# TASK OBJECTIVE:
The data below contains pictures, which are to be skipped; the lines starting at the line with "brown heart (353, 207, 389, 242)" and ending at the line with "green boat (346, 213, 395, 290)" are to be output exactly, both ends included.

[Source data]
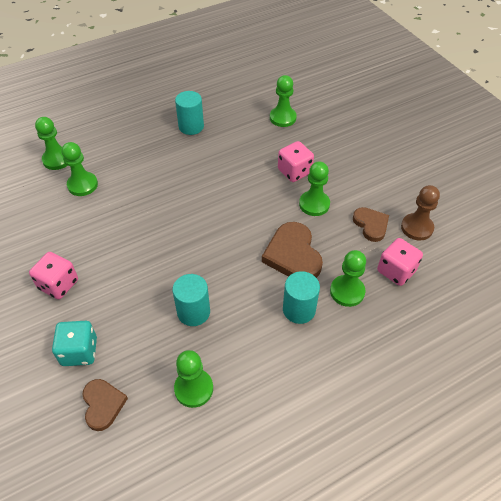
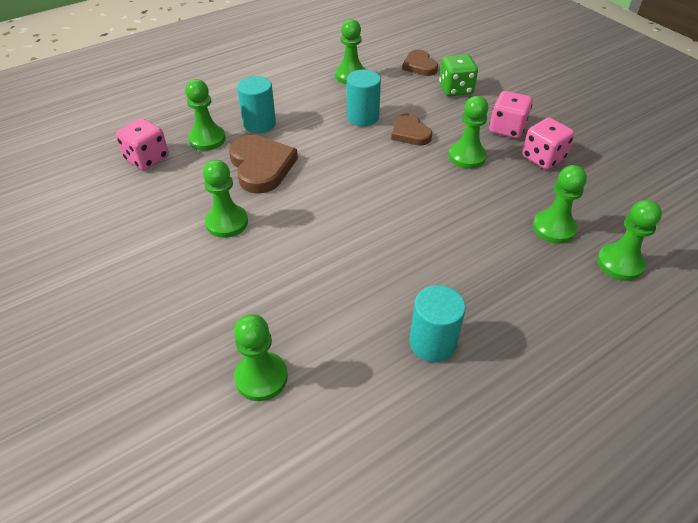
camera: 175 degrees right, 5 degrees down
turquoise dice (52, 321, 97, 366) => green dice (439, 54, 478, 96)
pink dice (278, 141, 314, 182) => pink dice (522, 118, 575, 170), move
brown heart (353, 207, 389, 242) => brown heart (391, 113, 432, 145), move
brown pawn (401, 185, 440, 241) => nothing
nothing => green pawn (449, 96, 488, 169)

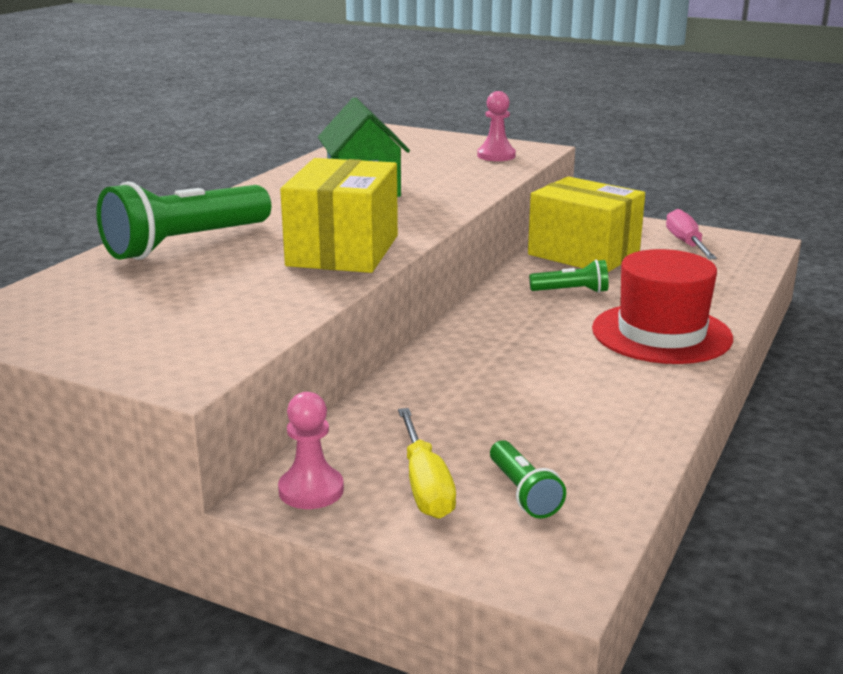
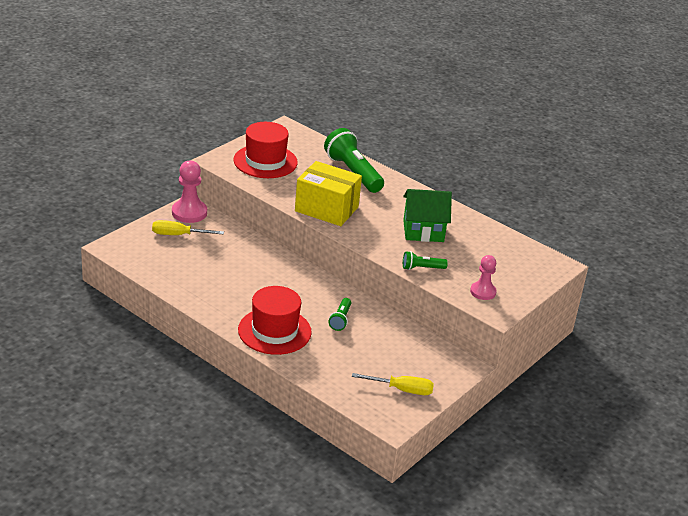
camera: 100 degrees right, 10 degrees up
pink pawn (278, 392, 344, 509) => pink pawn (172, 161, 207, 223), x1.52
green flashlight (490, 440, 566, 519) => green flashlight (403, 251, 448, 270), move
yellow box (528, 177, 645, 272) => nothing
pink screwdriver (666, 209, 717, 259) => yellow screwdriver (352, 373, 434, 395)
nothing => red hat (233, 122, 298, 178)

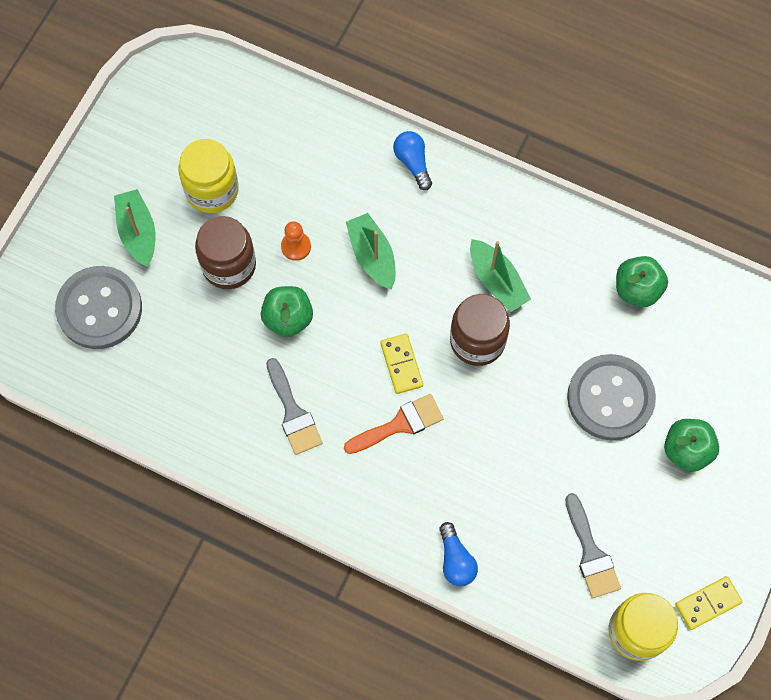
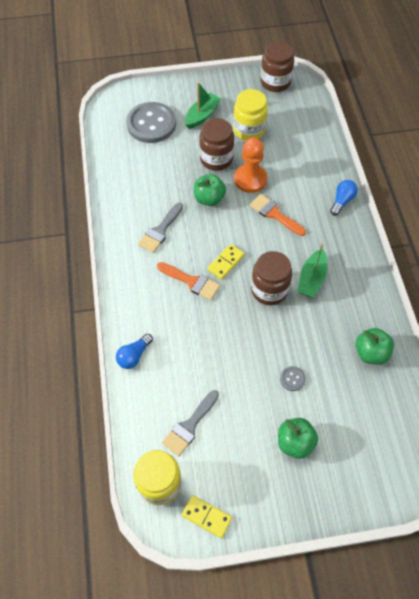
camera: 55 degrees right, 10 degrees down
orange pawn (281, 221, 311, 261) => orange pawn (234, 137, 267, 193), x1.78
green boat (346, 213, 395, 290) => orange brush (249, 194, 306, 236)
grey button (567, 354, 656, 441) => grey button (280, 366, 306, 391), x0.41
nothing => brown jar (260, 41, 294, 92)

# TASK OUTPUT:
brown heart (353, 207, 389, 242) => brown heart (391, 113, 432, 145), move
brown pawn (401, 185, 440, 241) => nothing
nothing => green pawn (449, 96, 488, 169)

camera: 100 degrees right, 10 degrees up
pink pawn (278, 392, 344, 509) => pink pawn (172, 161, 207, 223), x1.52
green flashlight (490, 440, 566, 519) => green flashlight (403, 251, 448, 270), move
yellow box (528, 177, 645, 272) => nothing
pink screwdriver (666, 209, 717, 259) => yellow screwdriver (352, 373, 434, 395)
nothing => red hat (233, 122, 298, 178)

camera: 55 degrees right, 10 degrees down
orange pawn (281, 221, 311, 261) => orange pawn (234, 137, 267, 193), x1.78
green boat (346, 213, 395, 290) => orange brush (249, 194, 306, 236)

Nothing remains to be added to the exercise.